*** Begin section ***
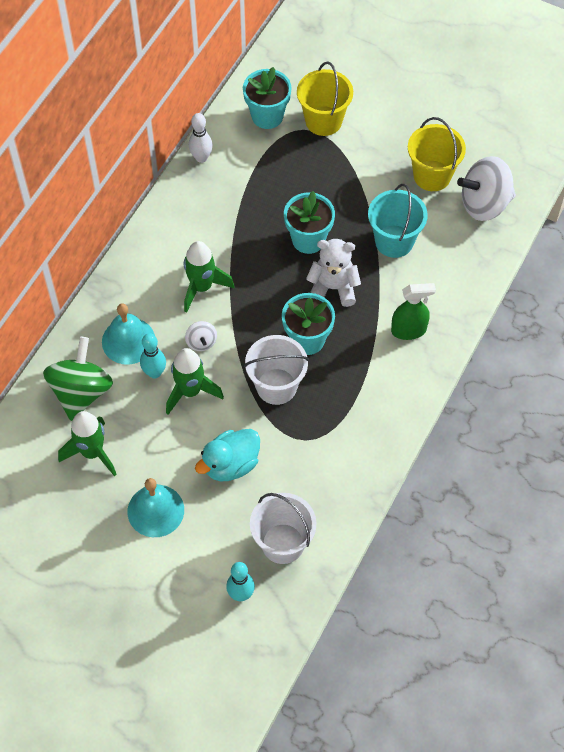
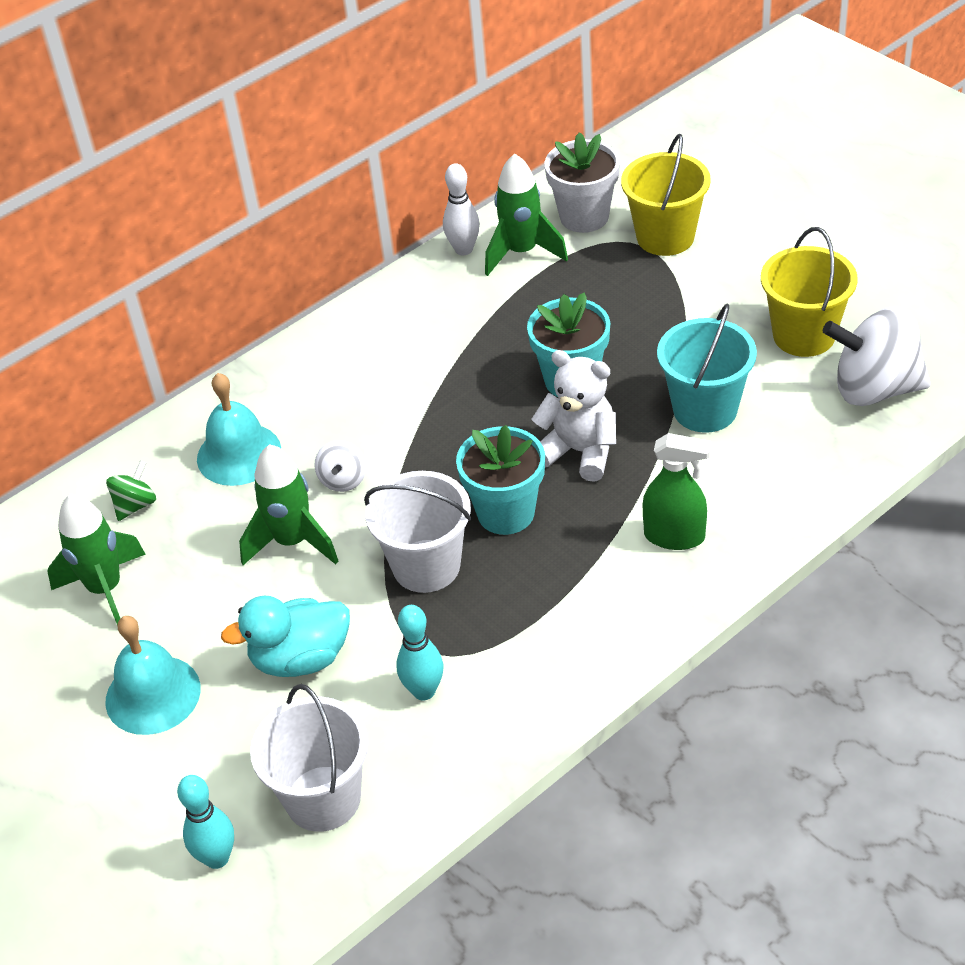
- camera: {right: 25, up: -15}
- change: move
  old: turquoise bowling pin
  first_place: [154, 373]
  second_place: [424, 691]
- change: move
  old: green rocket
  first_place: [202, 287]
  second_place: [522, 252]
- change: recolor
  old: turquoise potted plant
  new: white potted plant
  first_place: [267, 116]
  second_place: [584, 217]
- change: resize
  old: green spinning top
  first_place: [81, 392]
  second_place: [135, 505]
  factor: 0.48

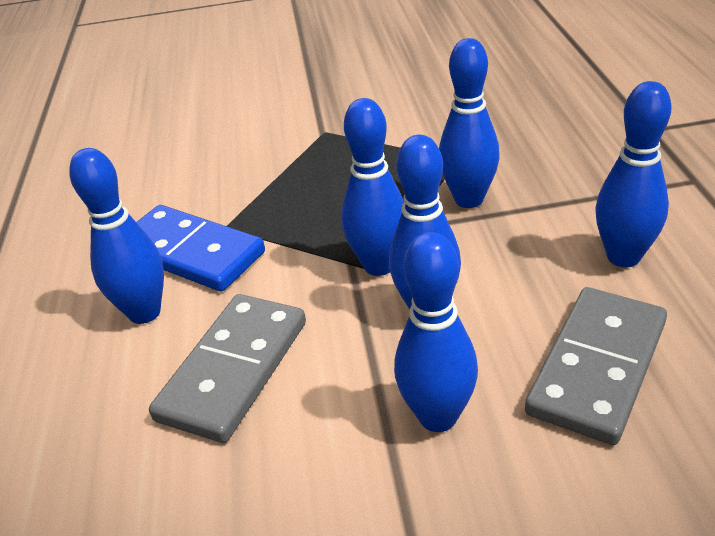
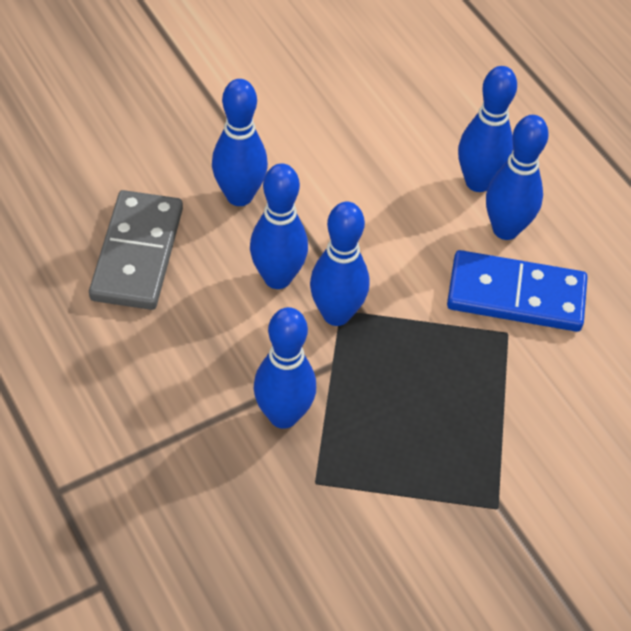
- camera: {right: 150, up: 15}
- change: delete
  old: grey domino
  first_place: [233, 370]
- change: move
  old: royal blue bowling pin
  first_place: [623, 257]
  second_place: [478, 182]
*** End section ***
* INSTRUCTIONS FOR THE TASK *
All lines of the records above that carry the word "bowling" should be listed.

* FINAL ANSWER *
  old: turquoise bowling pin
  old: royal blue bowling pin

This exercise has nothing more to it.